__TASK DIRECTIONS__
For the data below, restate word for word only the lines from the line containing "blue arrow: (25, 86) -> (32, 69), moved" through the line containing "pink semicircle: (61, 175)", both ends included.

__DATA UNDER STUDY__
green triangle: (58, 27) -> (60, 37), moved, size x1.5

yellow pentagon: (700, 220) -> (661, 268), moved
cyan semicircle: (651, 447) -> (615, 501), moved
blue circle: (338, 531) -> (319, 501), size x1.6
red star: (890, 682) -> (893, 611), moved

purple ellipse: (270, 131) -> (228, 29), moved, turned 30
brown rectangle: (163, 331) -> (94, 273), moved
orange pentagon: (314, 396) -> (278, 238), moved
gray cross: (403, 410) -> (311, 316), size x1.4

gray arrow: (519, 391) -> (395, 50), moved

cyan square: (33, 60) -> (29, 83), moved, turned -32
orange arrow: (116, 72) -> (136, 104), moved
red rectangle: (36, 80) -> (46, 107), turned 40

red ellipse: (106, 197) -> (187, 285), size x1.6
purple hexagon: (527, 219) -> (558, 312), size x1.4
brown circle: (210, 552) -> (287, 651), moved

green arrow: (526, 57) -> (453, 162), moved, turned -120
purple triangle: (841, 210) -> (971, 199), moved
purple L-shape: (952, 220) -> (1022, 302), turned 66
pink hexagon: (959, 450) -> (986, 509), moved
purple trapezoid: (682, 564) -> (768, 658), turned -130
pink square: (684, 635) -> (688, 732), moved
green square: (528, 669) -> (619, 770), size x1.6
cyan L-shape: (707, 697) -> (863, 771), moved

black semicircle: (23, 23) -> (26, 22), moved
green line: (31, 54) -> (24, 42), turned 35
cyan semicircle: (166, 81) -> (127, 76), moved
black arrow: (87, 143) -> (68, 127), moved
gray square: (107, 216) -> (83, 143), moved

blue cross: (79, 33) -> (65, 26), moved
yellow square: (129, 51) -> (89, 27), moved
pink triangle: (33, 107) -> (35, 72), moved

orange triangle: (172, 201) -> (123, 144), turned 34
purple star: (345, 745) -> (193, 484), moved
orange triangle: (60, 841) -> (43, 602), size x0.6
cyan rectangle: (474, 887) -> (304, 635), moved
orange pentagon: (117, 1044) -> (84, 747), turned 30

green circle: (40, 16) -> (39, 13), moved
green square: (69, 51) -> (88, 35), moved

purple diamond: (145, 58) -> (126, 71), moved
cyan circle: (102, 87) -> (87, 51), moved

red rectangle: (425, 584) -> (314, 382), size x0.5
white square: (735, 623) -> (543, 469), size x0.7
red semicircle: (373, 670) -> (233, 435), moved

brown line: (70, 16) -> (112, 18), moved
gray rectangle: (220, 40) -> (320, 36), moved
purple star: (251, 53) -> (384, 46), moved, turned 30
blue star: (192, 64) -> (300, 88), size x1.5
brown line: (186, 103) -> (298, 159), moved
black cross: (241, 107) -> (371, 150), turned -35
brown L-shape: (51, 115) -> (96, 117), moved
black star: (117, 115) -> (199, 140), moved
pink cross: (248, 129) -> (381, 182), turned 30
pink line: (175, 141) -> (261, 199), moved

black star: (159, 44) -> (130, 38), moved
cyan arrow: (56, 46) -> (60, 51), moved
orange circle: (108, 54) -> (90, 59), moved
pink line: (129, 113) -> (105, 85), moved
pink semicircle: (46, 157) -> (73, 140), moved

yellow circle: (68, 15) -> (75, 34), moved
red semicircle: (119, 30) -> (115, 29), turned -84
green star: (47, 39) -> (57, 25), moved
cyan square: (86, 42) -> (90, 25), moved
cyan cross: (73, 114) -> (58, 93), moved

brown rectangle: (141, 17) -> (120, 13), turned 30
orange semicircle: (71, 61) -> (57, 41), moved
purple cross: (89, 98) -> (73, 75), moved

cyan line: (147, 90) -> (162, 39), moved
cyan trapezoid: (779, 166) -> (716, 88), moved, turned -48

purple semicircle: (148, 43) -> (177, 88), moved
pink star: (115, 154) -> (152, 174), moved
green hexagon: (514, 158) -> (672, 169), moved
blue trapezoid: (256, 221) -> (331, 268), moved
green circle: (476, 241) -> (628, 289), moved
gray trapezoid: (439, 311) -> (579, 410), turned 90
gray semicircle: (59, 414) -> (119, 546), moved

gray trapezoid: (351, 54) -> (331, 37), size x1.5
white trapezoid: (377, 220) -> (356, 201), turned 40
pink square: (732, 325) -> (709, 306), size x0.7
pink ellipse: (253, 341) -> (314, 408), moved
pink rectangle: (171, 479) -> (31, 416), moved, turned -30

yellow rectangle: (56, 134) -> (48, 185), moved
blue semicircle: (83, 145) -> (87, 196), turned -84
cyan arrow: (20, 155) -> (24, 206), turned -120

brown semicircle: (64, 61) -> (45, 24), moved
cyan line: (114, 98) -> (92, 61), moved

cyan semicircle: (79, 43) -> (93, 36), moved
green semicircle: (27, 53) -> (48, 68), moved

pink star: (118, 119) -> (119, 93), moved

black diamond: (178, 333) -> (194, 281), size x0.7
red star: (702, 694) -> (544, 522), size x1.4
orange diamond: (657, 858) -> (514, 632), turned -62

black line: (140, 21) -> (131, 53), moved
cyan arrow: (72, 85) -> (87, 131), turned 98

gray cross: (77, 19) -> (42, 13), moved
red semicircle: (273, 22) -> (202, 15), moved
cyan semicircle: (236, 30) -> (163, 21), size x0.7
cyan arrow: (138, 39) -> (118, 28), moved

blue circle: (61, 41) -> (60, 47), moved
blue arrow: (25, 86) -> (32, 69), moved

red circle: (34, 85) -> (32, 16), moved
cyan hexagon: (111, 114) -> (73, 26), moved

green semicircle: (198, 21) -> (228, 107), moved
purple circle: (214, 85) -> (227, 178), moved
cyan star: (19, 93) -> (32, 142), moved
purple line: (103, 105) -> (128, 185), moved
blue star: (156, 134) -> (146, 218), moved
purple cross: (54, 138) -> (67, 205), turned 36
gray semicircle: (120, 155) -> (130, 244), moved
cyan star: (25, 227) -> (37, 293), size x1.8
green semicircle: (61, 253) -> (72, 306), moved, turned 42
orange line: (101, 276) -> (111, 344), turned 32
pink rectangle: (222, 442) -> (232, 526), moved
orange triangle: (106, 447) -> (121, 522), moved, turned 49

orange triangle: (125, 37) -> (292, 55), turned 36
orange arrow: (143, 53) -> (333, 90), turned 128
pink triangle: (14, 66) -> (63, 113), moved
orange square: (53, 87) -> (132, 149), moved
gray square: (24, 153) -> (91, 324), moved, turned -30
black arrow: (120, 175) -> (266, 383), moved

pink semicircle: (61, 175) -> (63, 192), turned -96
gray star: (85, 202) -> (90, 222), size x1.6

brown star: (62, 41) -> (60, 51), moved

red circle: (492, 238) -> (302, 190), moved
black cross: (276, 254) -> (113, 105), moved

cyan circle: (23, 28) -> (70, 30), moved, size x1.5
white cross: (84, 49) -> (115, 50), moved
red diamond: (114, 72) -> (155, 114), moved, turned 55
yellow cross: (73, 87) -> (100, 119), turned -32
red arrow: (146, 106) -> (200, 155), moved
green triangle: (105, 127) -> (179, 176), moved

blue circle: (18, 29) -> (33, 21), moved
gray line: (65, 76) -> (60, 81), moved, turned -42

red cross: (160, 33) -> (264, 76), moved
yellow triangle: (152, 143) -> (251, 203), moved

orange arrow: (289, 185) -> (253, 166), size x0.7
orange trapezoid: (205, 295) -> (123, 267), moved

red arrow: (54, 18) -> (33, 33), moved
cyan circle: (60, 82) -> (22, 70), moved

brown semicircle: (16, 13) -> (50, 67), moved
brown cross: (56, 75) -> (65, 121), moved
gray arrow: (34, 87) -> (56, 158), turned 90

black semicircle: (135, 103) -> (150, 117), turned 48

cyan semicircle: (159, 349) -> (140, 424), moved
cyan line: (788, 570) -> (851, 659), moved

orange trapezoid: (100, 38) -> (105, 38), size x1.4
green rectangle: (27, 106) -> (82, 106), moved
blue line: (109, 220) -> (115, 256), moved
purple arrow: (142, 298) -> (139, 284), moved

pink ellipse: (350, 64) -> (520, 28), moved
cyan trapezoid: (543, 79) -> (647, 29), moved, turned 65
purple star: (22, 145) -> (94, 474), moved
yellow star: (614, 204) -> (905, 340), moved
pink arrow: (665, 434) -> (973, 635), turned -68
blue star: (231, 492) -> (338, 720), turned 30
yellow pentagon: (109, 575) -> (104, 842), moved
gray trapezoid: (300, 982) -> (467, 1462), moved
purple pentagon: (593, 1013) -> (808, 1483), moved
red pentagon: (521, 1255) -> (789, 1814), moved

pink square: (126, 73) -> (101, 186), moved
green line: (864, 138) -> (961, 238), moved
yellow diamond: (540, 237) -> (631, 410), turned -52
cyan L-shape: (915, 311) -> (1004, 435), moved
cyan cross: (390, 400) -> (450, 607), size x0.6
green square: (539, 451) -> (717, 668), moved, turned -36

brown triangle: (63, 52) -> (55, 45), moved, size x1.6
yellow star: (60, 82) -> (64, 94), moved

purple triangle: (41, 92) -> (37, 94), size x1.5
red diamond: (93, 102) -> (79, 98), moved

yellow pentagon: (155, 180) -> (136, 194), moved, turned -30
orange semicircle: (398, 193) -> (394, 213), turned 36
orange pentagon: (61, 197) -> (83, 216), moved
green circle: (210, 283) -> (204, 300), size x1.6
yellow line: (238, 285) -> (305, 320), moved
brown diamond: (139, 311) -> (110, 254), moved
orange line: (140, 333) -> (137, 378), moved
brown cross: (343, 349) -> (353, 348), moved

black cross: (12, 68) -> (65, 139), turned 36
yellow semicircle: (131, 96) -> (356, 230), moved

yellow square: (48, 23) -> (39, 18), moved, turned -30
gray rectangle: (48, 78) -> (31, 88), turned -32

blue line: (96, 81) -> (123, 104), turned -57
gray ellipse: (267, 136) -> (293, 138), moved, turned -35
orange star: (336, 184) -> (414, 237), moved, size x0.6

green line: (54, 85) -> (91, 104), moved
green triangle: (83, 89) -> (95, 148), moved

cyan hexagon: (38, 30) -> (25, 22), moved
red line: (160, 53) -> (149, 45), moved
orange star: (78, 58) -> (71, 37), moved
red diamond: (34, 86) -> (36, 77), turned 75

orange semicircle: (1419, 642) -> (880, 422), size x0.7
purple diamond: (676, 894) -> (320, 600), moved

__FINISHED TASK__
blue arrow: (25, 86) -> (32, 69), moved

red circle: (34, 85) -> (32, 16), moved
cyan hexagon: (111, 114) -> (73, 26), moved

green semicircle: (198, 21) -> (228, 107), moved
purple circle: (214, 85) -> (227, 178), moved
cyan star: (19, 93) -> (32, 142), moved
purple line: (103, 105) -> (128, 185), moved
blue star: (156, 134) -> (146, 218), moved
purple cross: (54, 138) -> (67, 205), turned 36
gray semicircle: (120, 155) -> (130, 244), moved
cyan star: (25, 227) -> (37, 293), size x1.8
green semicircle: (61, 253) -> (72, 306), moved, turned 42
orange line: (101, 276) -> (111, 344), turned 32
pink rectangle: (222, 442) -> (232, 526), moved
orange triangle: (106, 447) -> (121, 522), moved, turned 49

orange triangle: (125, 37) -> (292, 55), turned 36
orange arrow: (143, 53) -> (333, 90), turned 128
pink triangle: (14, 66) -> (63, 113), moved
orange square: (53, 87) -> (132, 149), moved
gray square: (24, 153) -> (91, 324), moved, turned -30
black arrow: (120, 175) -> (266, 383), moved

pink semicircle: (61, 175) -> (63, 192), turned -96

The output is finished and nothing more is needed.